START RECORDS

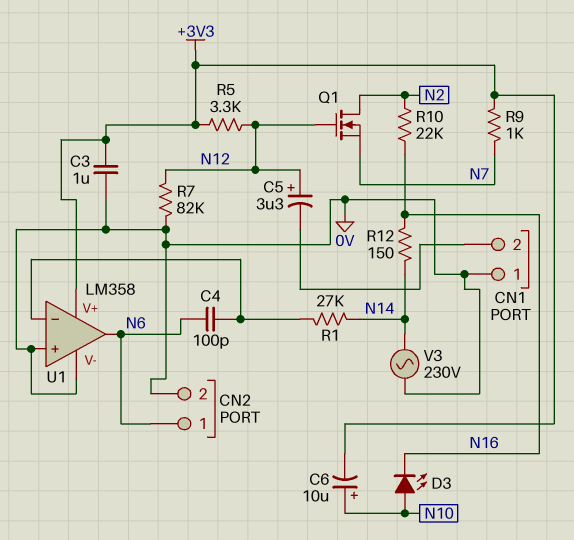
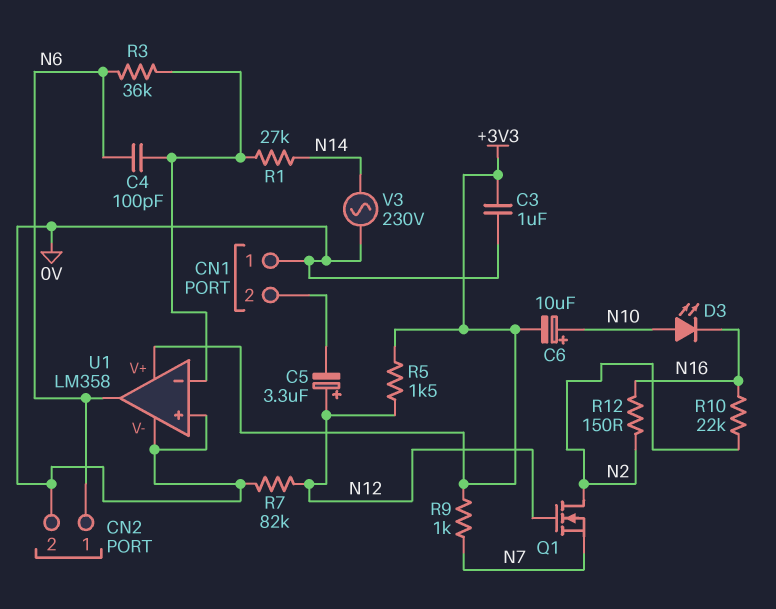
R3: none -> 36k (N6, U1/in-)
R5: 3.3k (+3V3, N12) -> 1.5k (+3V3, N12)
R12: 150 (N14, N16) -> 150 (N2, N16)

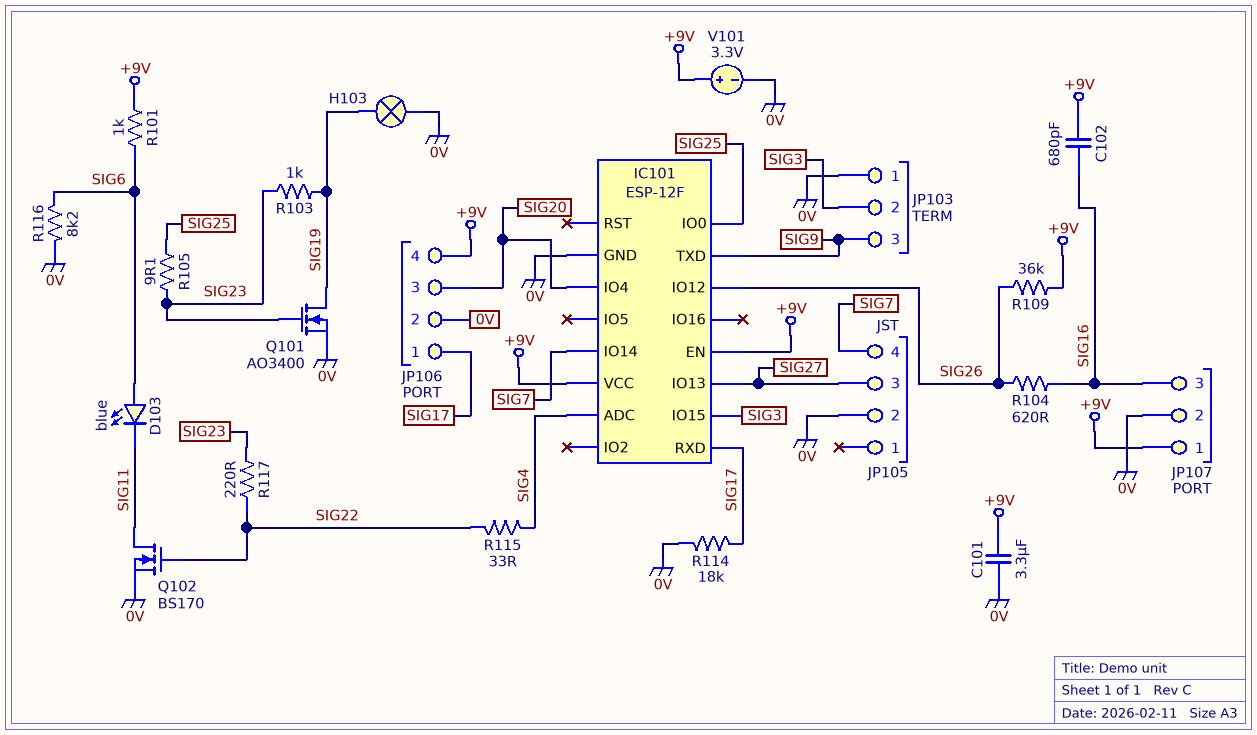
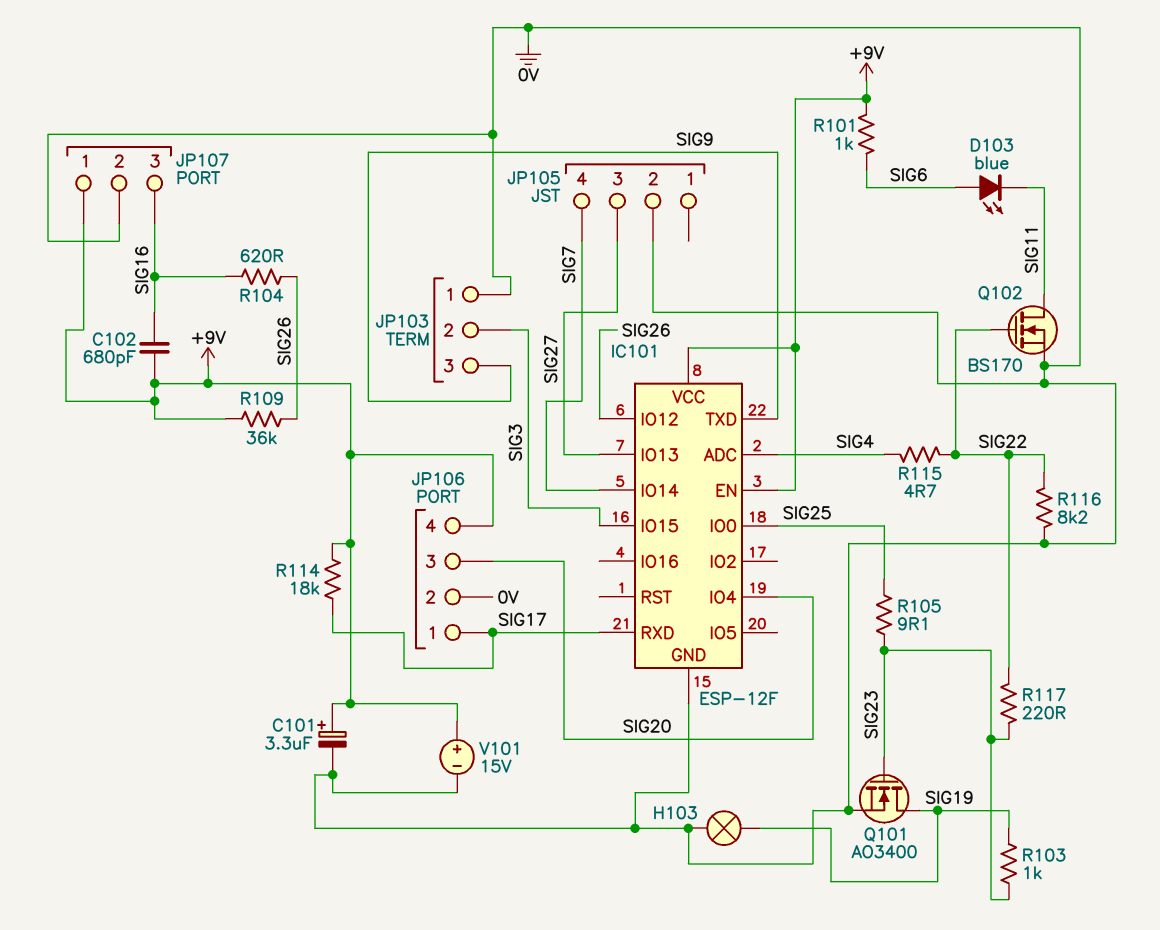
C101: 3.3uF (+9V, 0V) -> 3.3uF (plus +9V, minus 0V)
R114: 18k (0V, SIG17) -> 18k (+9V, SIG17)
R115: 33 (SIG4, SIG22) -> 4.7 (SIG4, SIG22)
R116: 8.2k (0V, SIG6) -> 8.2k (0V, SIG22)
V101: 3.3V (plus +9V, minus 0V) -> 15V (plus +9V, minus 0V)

END RECORDS
START RECORDS

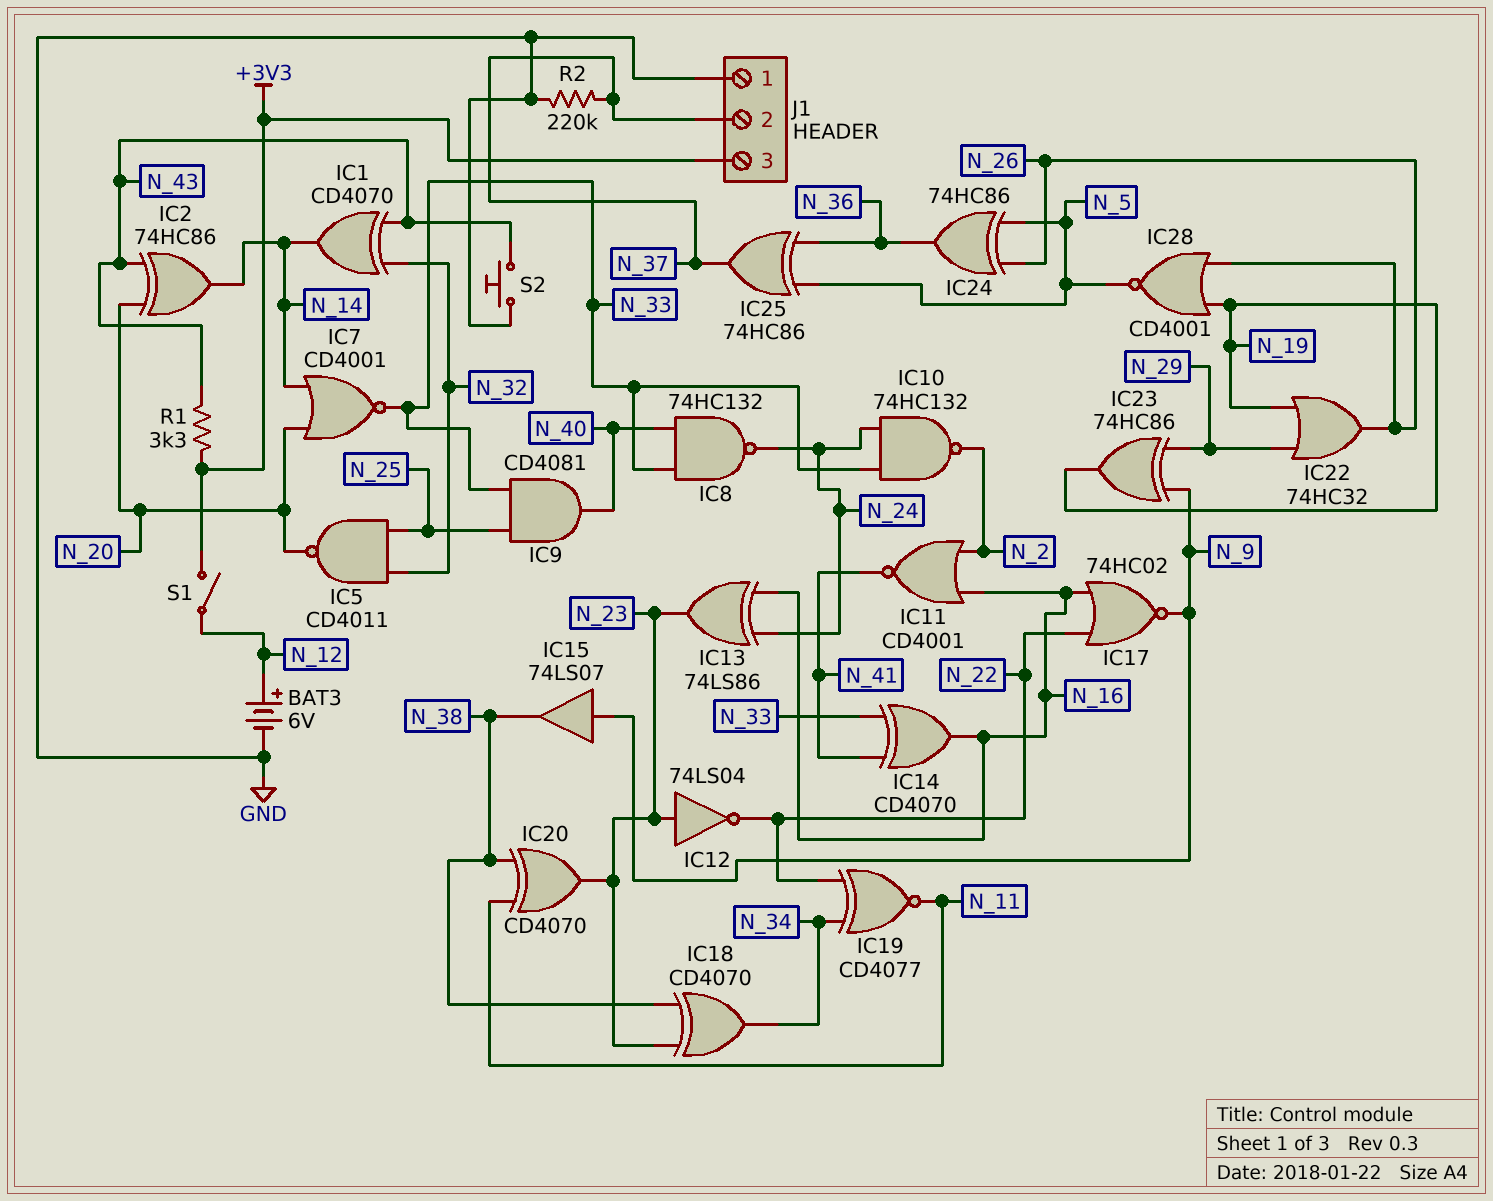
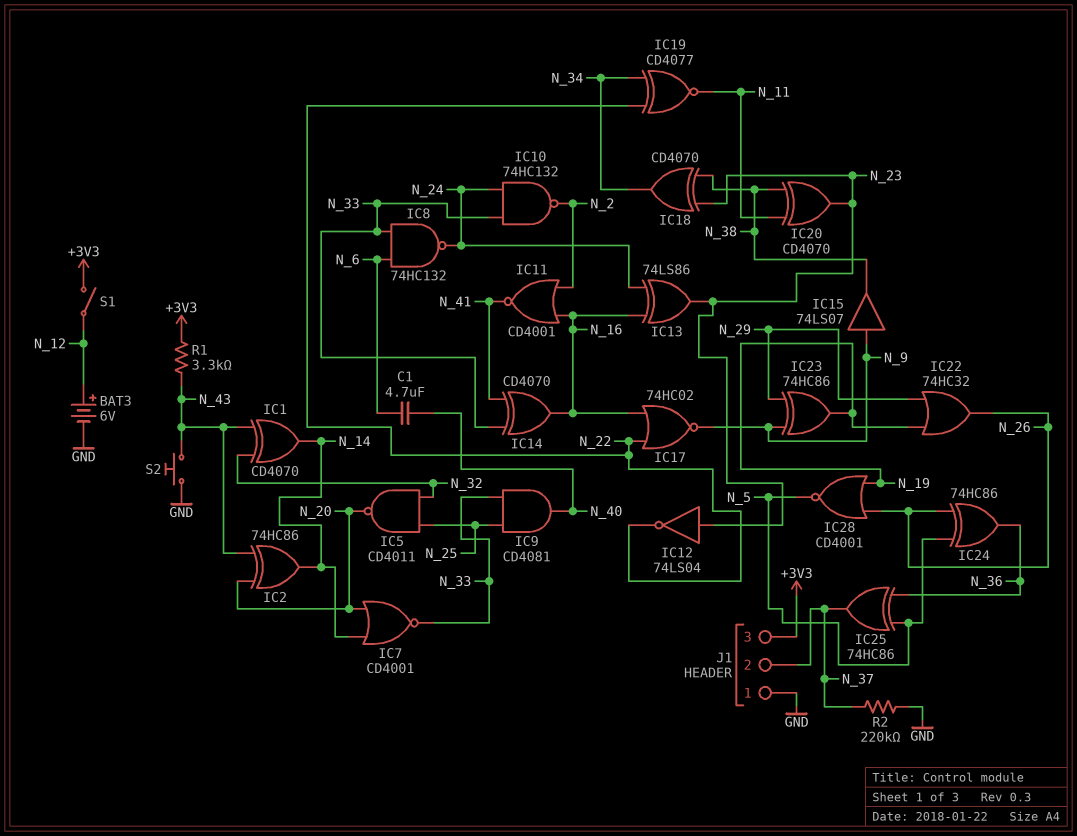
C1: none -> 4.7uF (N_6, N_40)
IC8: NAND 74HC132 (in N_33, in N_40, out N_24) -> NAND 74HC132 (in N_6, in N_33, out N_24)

END RECORDS

- [WHAT THE EXERCISE ASKS]
Go through the material above and copy each line that holds the string "minus".

- [YOUR RESPONSE]
C101: 3.3uF (+9V, 0V) -> 3.3uF (plus +9V, minus 0V)
V101: 3.3V (plus +9V, minus 0V) -> 15V (plus +9V, minus 0V)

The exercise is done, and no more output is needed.